=== Given data ===
-----

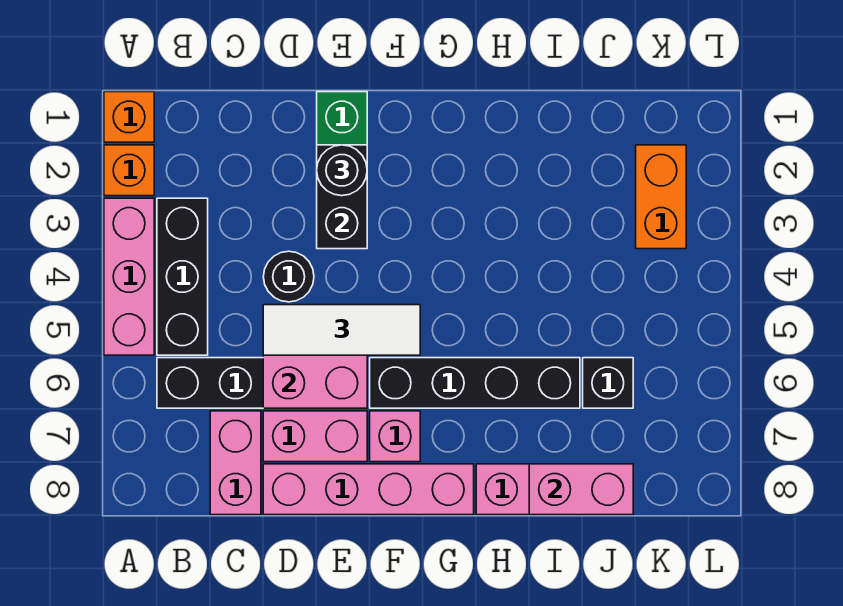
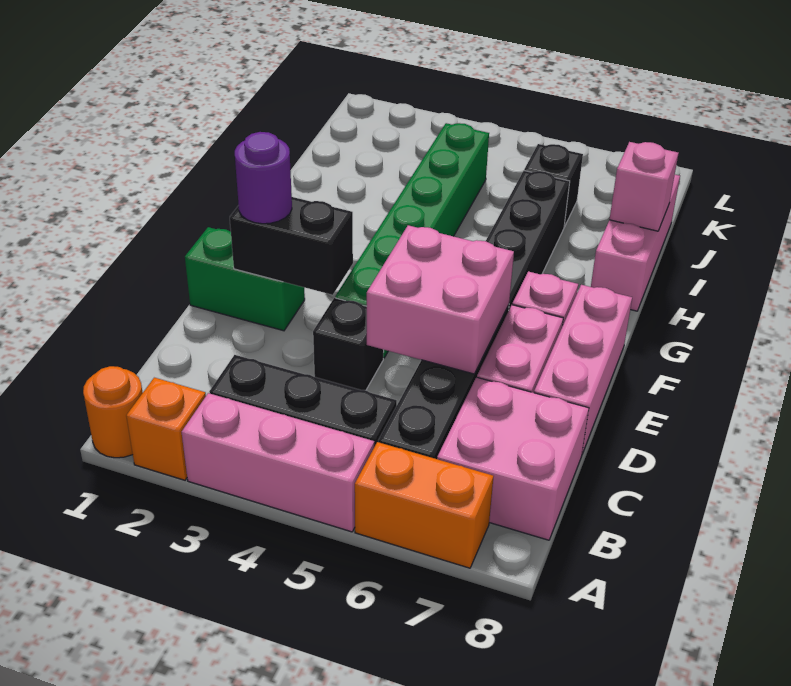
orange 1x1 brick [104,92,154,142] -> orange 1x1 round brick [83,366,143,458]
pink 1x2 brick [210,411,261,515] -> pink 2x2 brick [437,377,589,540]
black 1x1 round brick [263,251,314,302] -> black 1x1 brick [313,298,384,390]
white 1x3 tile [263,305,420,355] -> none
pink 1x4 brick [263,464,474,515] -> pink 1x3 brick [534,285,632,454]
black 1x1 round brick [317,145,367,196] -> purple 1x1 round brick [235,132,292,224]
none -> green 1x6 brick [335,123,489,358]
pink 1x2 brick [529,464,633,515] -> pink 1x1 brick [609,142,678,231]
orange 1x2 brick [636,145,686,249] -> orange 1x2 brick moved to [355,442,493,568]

-----

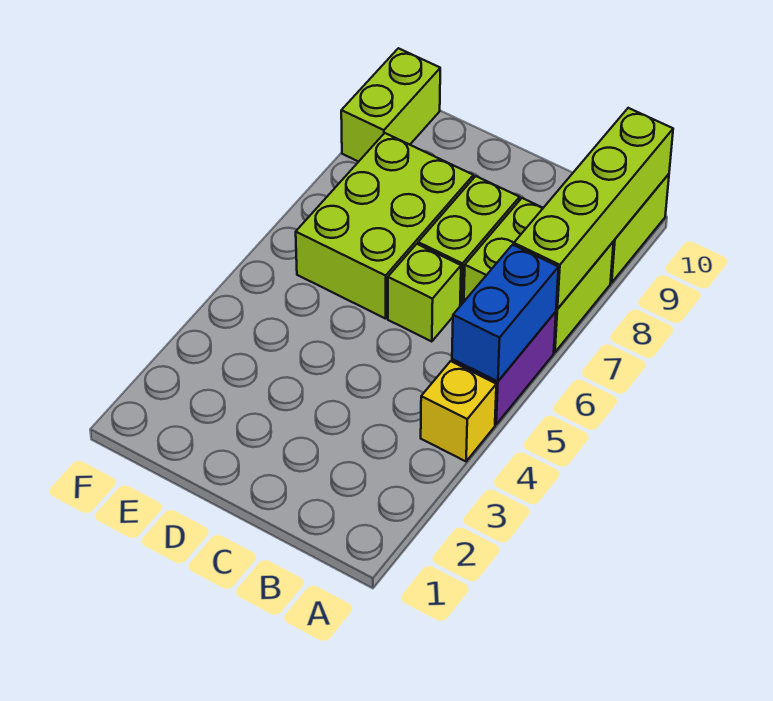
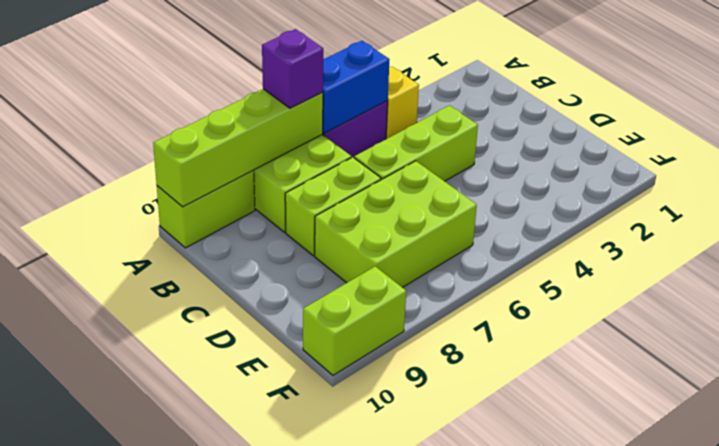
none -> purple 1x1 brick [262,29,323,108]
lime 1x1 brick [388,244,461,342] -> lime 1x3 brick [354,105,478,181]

-----

=== Required work ===
Repeat, character for character, the lines of the material above from the line with "pink 1x4 brick" through the line with "orange 1x2 brick [636,145,686,249]".

=== Response to this exercise ===
pink 1x4 brick [263,464,474,515] -> pink 1x3 brick [534,285,632,454]
black 1x1 round brick [317,145,367,196] -> purple 1x1 round brick [235,132,292,224]
none -> green 1x6 brick [335,123,489,358]
pink 1x2 brick [529,464,633,515] -> pink 1x1 brick [609,142,678,231]
orange 1x2 brick [636,145,686,249] -> orange 1x2 brick moved to [355,442,493,568]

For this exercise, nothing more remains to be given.